### Instructions to follow
Each line starting at the one that contains "RELAY pin IN2: 9 -> 16" and ending at the one that contains "DRIVER2 pin IN1: 8 -> 9" must be returned exactly, and the rest of the listing is left out.

### Material for the task
• • •

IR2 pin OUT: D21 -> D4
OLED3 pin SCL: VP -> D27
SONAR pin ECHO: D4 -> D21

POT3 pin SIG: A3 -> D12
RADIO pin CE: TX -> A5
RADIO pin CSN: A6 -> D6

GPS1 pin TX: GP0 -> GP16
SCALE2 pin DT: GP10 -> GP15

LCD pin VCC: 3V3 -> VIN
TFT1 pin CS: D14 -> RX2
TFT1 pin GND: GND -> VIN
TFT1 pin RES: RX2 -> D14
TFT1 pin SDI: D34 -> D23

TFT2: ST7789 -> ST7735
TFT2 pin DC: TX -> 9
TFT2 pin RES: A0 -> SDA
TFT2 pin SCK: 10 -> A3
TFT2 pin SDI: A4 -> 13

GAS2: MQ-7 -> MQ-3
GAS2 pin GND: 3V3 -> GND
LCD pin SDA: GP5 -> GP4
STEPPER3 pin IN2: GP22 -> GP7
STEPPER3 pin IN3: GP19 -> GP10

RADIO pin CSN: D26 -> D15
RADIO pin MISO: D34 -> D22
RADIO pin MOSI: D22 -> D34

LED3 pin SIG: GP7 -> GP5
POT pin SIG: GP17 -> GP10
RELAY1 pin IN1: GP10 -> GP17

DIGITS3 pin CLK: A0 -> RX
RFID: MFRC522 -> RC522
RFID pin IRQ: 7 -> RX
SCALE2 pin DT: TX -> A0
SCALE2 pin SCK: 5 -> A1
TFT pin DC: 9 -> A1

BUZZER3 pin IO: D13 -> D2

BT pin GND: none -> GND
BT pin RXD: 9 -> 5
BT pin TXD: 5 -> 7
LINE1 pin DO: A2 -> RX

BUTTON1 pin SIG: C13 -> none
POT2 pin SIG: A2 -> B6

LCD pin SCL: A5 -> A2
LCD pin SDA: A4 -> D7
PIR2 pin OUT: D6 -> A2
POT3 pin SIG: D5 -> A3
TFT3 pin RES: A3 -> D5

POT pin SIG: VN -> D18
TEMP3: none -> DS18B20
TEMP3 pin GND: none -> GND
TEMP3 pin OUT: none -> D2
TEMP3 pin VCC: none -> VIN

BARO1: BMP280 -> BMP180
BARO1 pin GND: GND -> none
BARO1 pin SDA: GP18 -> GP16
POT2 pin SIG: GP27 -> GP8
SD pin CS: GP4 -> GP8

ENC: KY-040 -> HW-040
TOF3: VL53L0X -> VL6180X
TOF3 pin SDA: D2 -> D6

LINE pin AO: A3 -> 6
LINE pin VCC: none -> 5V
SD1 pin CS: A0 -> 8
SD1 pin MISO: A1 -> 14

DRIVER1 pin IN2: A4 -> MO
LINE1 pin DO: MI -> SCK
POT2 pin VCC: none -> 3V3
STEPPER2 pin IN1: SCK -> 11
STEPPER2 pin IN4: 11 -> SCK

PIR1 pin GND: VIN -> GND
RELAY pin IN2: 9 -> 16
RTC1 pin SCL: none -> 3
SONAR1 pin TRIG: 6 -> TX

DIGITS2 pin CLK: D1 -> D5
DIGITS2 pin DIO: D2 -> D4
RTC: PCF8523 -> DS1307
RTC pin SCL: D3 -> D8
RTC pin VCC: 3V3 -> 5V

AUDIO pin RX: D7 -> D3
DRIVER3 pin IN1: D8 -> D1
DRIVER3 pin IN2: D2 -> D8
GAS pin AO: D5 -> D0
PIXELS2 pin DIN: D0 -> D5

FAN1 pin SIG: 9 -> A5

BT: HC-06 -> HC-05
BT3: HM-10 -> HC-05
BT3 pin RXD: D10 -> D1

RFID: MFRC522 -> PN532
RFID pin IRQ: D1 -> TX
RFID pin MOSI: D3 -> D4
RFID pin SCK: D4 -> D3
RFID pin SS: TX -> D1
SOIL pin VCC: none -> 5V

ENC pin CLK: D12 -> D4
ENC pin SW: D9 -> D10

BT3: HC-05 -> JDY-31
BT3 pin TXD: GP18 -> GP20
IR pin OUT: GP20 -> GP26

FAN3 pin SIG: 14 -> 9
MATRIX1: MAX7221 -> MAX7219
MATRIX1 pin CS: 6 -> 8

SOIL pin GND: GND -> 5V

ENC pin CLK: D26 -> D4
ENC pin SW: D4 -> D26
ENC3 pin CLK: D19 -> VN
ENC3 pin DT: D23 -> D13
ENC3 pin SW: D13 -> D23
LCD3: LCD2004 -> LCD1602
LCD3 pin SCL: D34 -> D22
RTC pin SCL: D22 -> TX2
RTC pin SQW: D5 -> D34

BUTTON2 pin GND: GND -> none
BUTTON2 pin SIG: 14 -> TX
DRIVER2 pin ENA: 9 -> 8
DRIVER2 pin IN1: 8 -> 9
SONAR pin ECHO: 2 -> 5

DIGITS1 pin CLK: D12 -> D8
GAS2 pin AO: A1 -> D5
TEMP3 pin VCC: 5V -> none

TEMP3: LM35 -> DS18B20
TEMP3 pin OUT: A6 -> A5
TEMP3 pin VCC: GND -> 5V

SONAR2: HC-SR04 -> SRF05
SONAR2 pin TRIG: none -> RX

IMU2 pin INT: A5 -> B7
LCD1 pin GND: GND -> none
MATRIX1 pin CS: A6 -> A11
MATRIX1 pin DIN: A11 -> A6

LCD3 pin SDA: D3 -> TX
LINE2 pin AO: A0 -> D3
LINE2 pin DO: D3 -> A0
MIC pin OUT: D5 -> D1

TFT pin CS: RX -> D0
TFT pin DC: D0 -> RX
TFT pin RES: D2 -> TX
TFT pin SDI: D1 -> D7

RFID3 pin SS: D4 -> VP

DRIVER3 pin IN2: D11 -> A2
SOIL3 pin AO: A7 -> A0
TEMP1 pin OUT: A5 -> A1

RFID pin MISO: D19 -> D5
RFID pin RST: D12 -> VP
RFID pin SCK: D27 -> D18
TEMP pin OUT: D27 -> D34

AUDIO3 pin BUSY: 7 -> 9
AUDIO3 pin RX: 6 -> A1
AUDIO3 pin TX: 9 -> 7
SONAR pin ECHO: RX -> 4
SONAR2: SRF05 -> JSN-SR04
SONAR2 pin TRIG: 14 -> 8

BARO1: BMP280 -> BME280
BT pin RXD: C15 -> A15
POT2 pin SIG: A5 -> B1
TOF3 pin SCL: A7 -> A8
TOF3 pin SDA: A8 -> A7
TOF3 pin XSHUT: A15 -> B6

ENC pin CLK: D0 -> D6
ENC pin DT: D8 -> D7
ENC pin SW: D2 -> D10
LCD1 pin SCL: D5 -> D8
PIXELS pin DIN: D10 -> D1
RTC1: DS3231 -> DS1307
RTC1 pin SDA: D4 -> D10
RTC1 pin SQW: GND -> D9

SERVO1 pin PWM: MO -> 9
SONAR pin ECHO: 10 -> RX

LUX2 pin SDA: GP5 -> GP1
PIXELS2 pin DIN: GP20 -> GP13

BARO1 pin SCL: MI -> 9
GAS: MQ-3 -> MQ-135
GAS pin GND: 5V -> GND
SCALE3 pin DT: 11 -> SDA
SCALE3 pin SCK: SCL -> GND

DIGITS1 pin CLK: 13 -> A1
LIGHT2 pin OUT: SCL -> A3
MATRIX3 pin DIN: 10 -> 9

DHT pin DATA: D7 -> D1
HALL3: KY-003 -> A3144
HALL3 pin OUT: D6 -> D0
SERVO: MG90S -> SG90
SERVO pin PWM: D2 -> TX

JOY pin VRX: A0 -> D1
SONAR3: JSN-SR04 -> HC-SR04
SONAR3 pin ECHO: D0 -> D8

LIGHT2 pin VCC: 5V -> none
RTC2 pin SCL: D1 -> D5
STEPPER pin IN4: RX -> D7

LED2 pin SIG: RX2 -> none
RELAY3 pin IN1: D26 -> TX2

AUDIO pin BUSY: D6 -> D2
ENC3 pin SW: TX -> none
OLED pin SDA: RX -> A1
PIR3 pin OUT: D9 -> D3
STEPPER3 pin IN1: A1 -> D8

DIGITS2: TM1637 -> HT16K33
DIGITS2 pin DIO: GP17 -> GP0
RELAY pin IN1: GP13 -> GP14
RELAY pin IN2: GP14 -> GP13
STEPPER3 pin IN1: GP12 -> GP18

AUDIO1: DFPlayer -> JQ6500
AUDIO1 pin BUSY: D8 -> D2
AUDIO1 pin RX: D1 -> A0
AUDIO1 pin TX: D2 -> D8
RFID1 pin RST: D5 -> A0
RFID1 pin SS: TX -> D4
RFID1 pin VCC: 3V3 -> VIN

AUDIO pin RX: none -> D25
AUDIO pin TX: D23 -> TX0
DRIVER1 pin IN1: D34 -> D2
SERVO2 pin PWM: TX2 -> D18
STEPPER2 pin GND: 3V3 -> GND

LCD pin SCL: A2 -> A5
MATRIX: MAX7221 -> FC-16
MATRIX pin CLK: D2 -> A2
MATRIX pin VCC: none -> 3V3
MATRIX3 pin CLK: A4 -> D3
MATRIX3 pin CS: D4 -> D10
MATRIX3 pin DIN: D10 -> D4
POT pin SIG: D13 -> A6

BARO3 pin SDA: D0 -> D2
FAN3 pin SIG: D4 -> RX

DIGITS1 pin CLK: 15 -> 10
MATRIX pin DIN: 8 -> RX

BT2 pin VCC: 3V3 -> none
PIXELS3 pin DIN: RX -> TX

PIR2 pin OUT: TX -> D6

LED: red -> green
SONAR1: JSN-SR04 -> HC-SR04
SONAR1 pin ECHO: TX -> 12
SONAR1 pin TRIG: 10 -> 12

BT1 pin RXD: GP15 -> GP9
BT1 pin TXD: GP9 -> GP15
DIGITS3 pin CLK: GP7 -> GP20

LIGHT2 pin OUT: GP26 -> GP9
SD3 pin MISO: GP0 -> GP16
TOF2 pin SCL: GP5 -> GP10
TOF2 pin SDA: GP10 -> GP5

• • •

### Response for this exercise
RELAY pin IN2: 9 -> 16
RTC1 pin SCL: none -> 3
SONAR1 pin TRIG: 6 -> TX

DIGITS2 pin CLK: D1 -> D5
DIGITS2 pin DIO: D2 -> D4
RTC: PCF8523 -> DS1307
RTC pin SCL: D3 -> D8
RTC pin VCC: 3V3 -> 5V

AUDIO pin RX: D7 -> D3
DRIVER3 pin IN1: D8 -> D1
DRIVER3 pin IN2: D2 -> D8
GAS pin AO: D5 -> D0
PIXELS2 pin DIN: D0 -> D5

FAN1 pin SIG: 9 -> A5

BT: HC-06 -> HC-05
BT3: HM-10 -> HC-05
BT3 pin RXD: D10 -> D1

RFID: MFRC522 -> PN532
RFID pin IRQ: D1 -> TX
RFID pin MOSI: D3 -> D4
RFID pin SCK: D4 -> D3
RFID pin SS: TX -> D1
SOIL pin VCC: none -> 5V

ENC pin CLK: D12 -> D4
ENC pin SW: D9 -> D10

BT3: HC-05 -> JDY-31
BT3 pin TXD: GP18 -> GP20
IR pin OUT: GP20 -> GP26

FAN3 pin SIG: 14 -> 9
MATRIX1: MAX7221 -> MAX7219
MATRIX1 pin CS: 6 -> 8

SOIL pin GND: GND -> 5V

ENC pin CLK: D26 -> D4
ENC pin SW: D4 -> D26
ENC3 pin CLK: D19 -> VN
ENC3 pin DT: D23 -> D13
ENC3 pin SW: D13 -> D23
LCD3: LCD2004 -> LCD1602
LCD3 pin SCL: D34 -> D22
RTC pin SCL: D22 -> TX2
RTC pin SQW: D5 -> D34

BUTTON2 pin GND: GND -> none
BUTTON2 pin SIG: 14 -> TX
DRIVER2 pin ENA: 9 -> 8
DRIVER2 pin IN1: 8 -> 9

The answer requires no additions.